- **Exercise materials**:
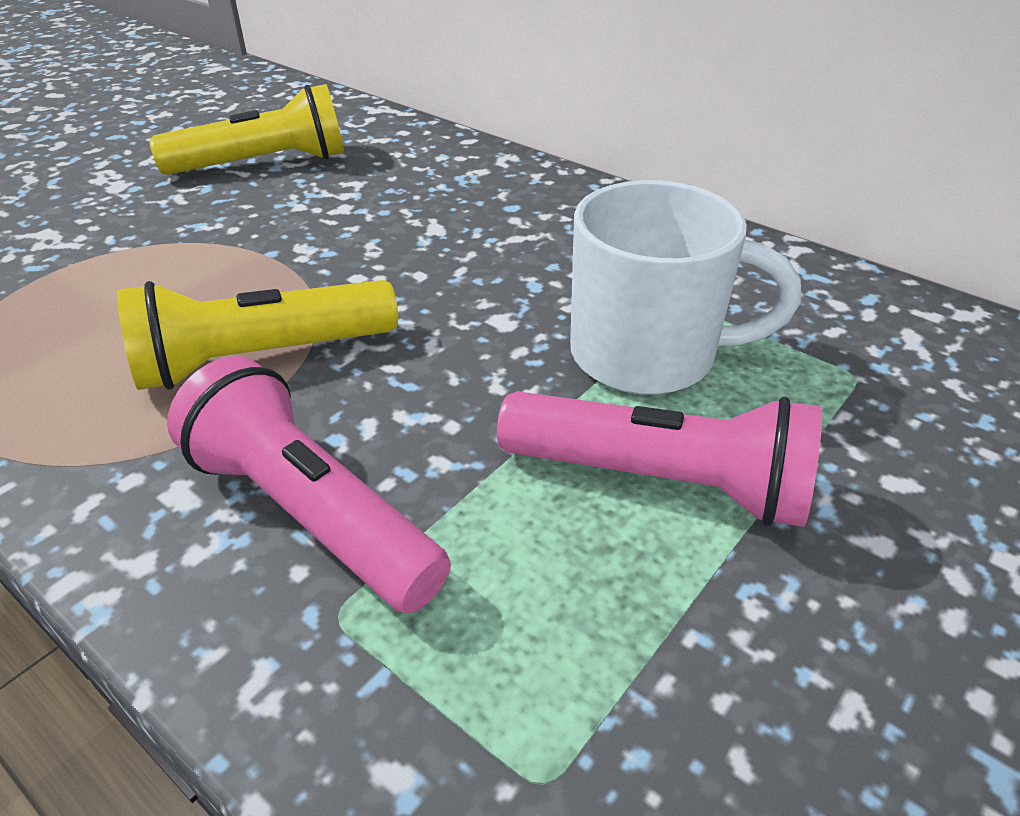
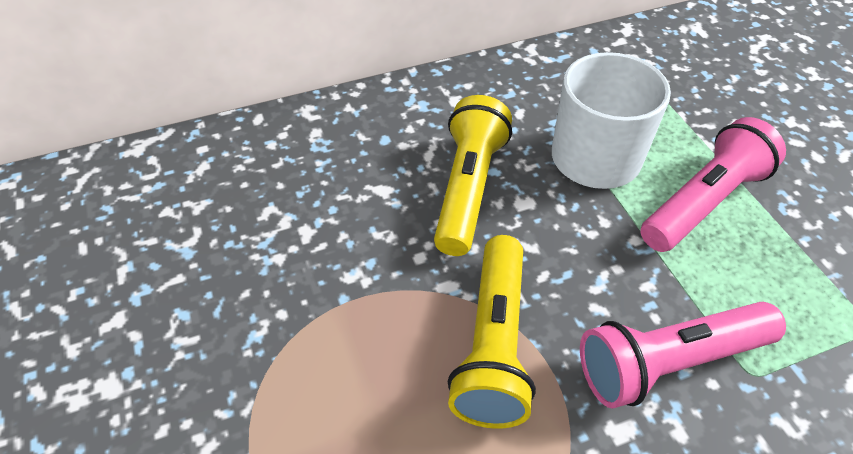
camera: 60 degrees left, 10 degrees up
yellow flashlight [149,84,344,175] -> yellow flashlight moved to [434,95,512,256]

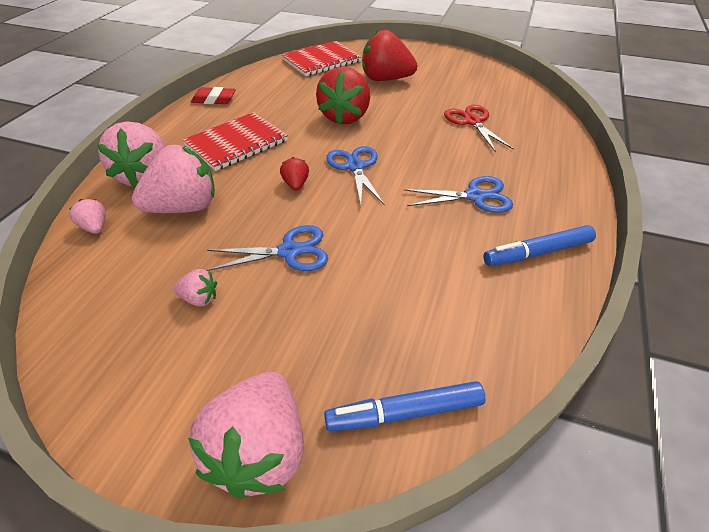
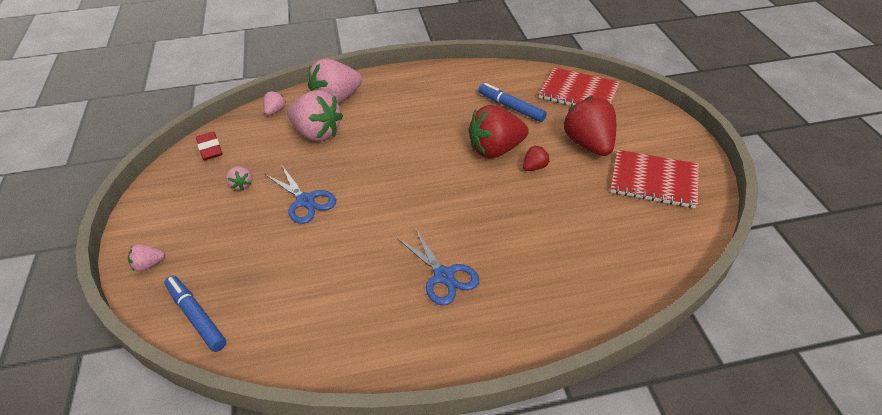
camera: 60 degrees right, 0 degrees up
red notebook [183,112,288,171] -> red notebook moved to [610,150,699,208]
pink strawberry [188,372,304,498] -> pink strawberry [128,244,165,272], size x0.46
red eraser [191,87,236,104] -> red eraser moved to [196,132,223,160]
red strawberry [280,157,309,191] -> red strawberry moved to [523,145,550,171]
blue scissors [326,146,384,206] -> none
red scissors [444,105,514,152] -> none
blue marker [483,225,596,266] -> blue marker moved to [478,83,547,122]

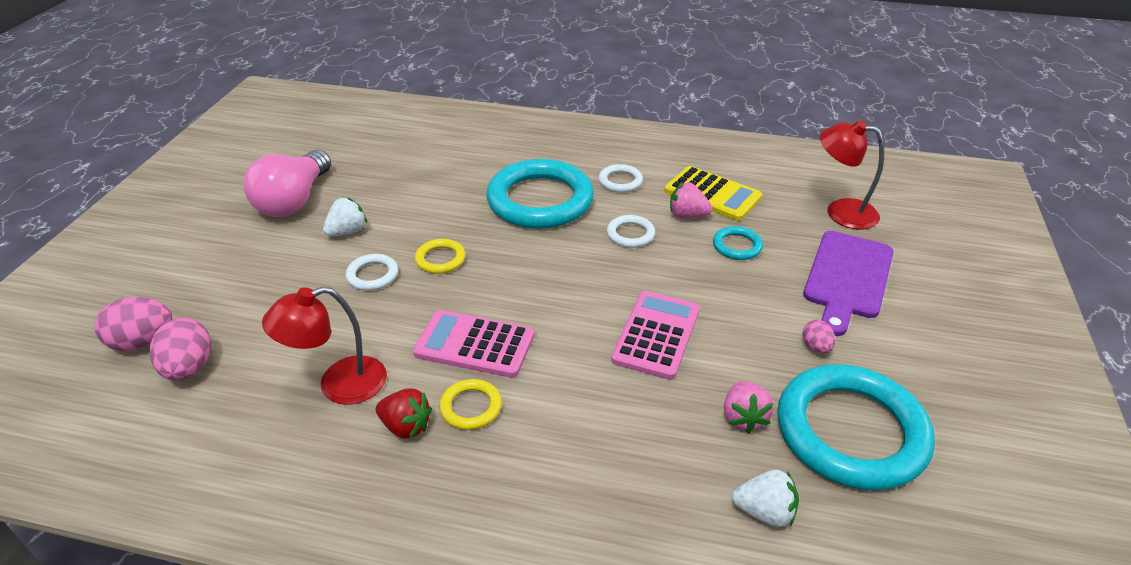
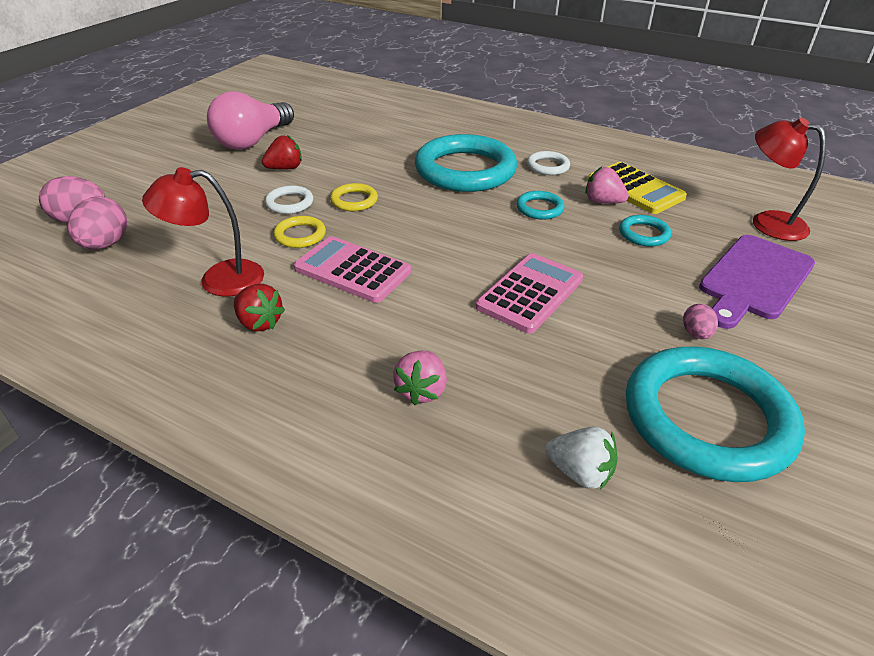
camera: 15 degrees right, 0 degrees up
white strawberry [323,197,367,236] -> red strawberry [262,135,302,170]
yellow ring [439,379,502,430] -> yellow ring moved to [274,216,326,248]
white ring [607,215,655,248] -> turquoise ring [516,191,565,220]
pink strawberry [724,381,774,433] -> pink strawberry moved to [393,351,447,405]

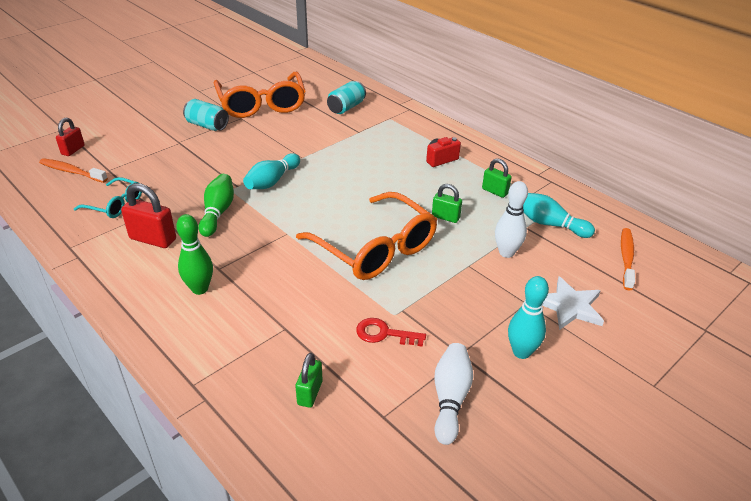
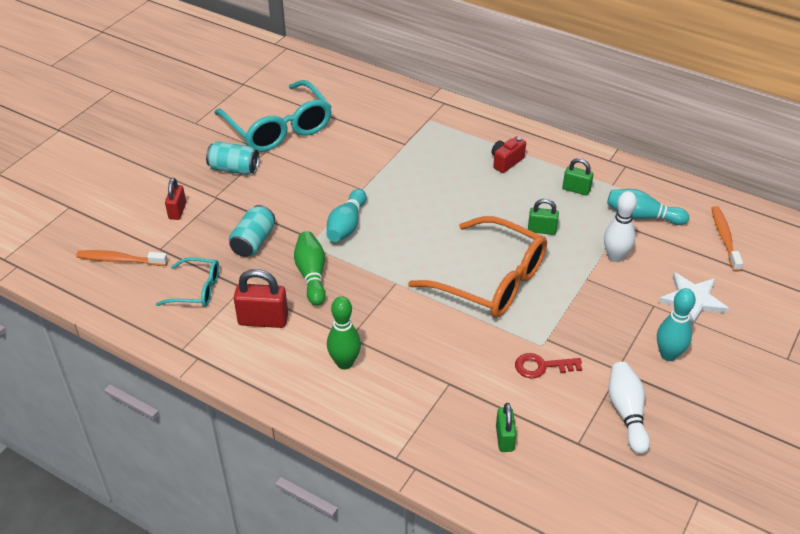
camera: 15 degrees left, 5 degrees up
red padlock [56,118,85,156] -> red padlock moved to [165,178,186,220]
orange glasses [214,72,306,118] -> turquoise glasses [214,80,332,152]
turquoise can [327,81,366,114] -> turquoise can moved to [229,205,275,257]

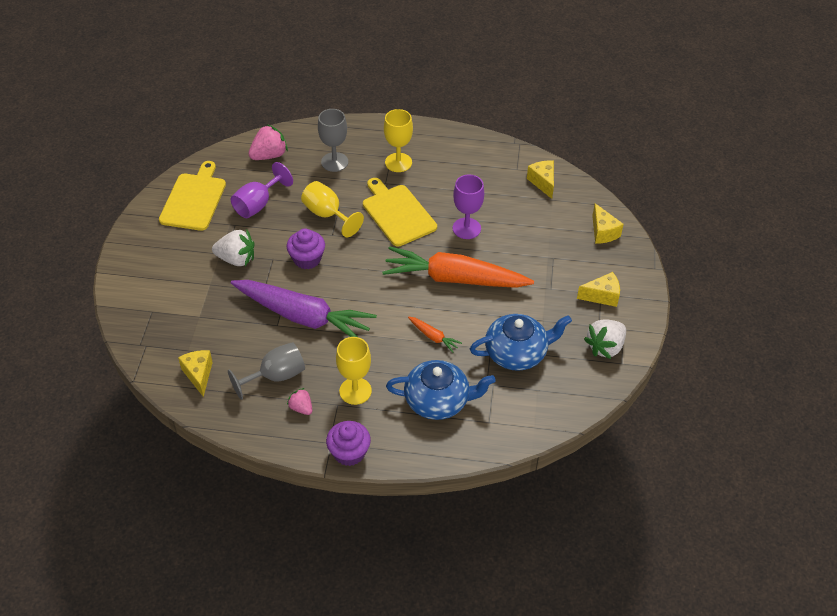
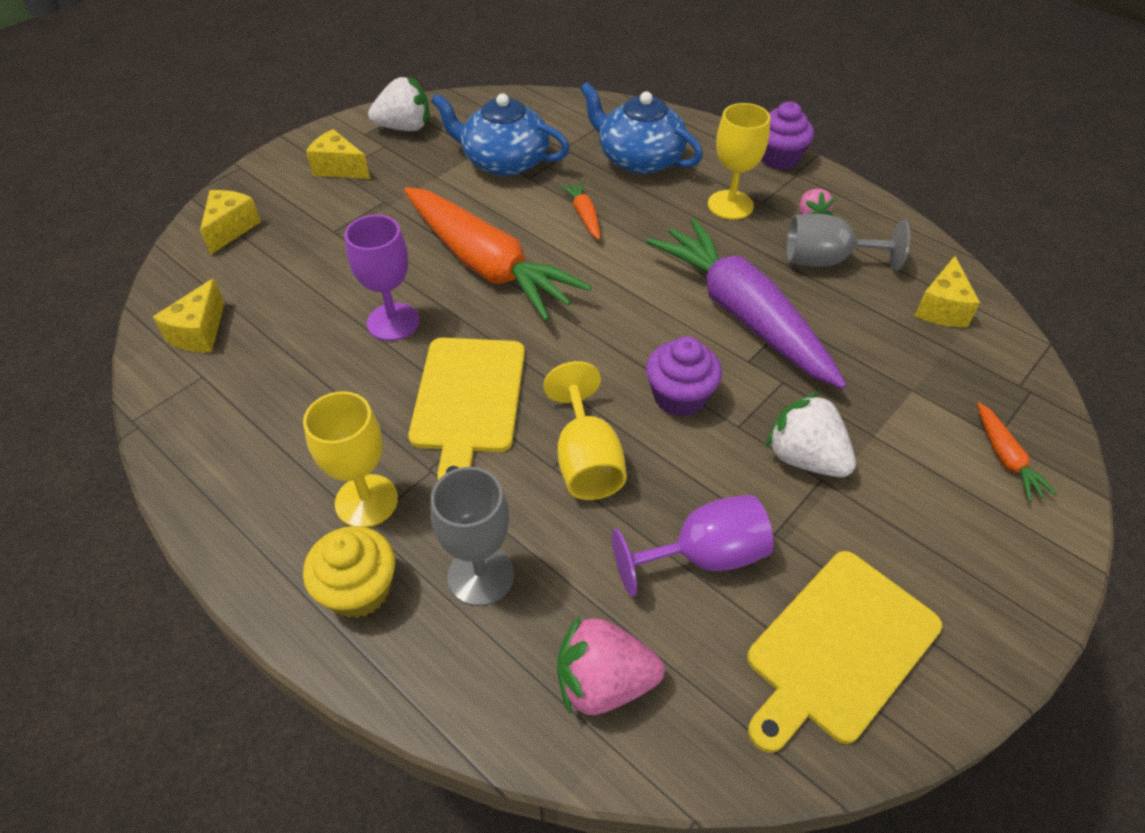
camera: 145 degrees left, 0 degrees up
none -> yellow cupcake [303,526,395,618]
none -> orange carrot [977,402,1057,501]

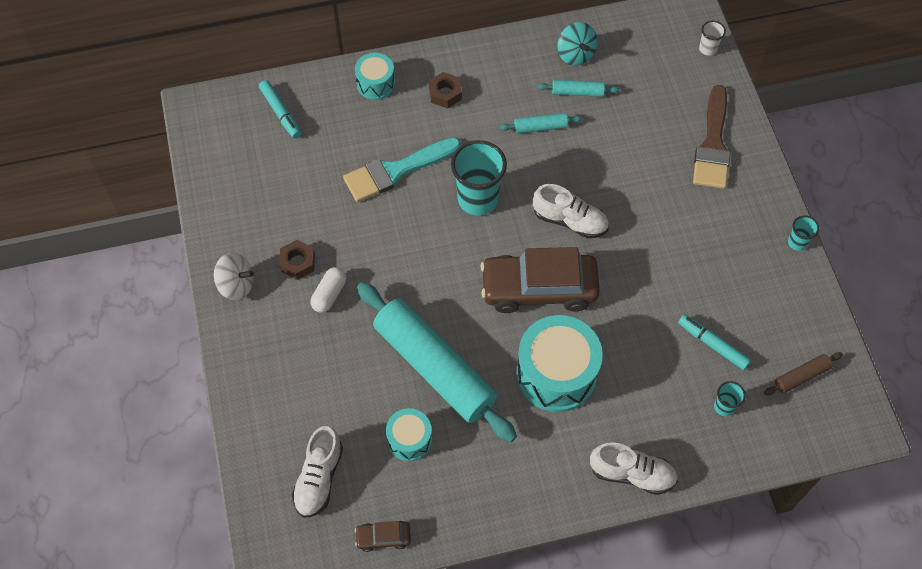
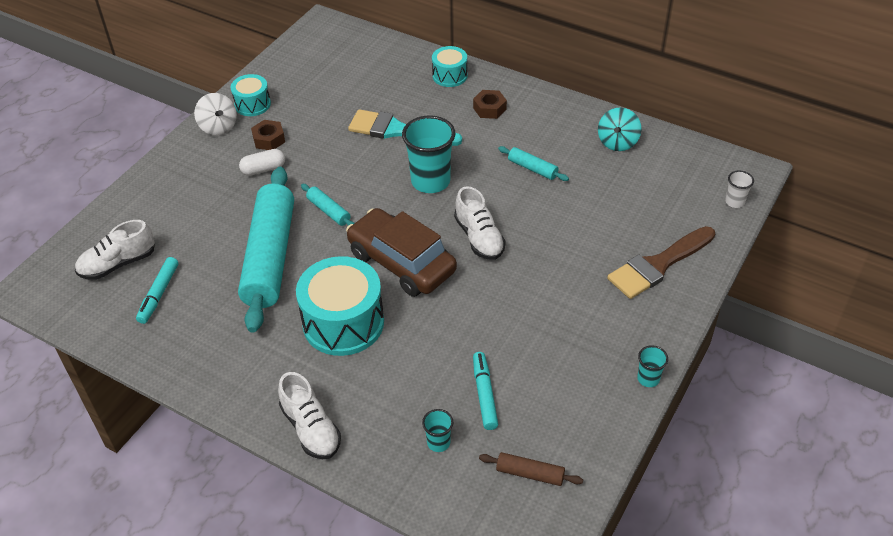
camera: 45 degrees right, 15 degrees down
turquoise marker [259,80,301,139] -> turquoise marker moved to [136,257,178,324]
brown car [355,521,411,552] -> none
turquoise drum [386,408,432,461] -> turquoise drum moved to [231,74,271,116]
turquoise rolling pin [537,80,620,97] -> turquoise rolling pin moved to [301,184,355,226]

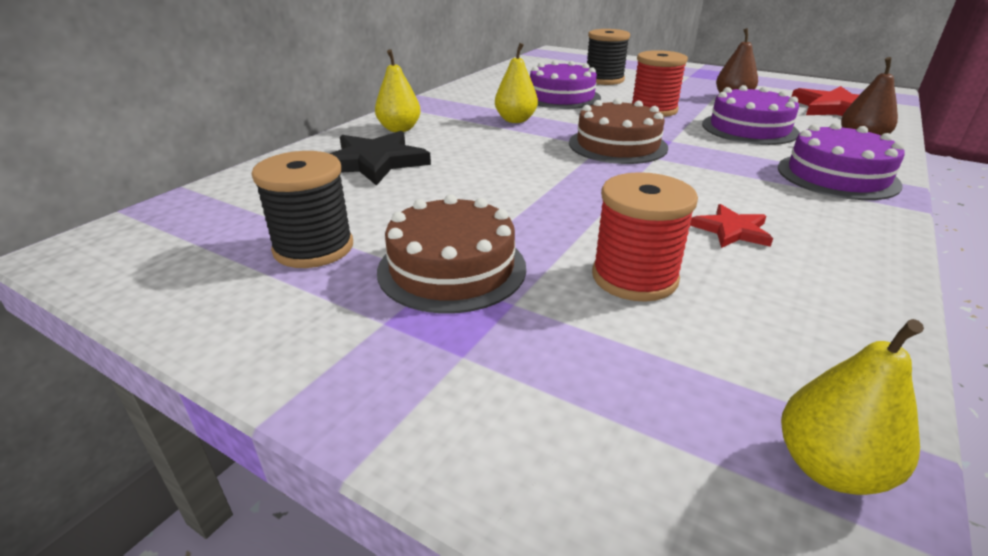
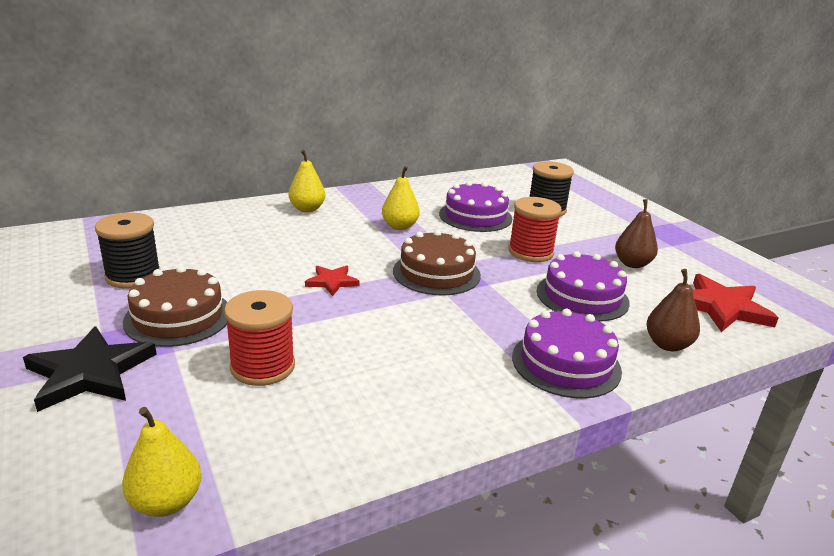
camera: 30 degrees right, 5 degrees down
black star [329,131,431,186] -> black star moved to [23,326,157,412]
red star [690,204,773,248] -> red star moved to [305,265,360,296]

- **Directions**:
Please repeat, exactly as written, the lines in the records above, starting with the one that has "orange glasses [214,72,306,118]" and going on through the one that has "turquoise drum [386,408,432,461]". Pictures are to be left out.

- **Reply to the task**:
orange glasses [214,72,306,118] -> turquoise glasses [214,80,332,152]
turquoise can [327,81,366,114] -> turquoise can moved to [229,205,275,257]

camera: 145 degrees left, 0 degrees up
none -> yellow cupcake [303,526,395,618]
none -> orange carrot [977,402,1057,501]

camera: 45 degrees right, 15 degrees down
turquoise marker [259,80,301,139] -> turquoise marker moved to [136,257,178,324]
brown car [355,521,411,552] -> none
turquoise drum [386,408,432,461] -> turquoise drum moved to [231,74,271,116]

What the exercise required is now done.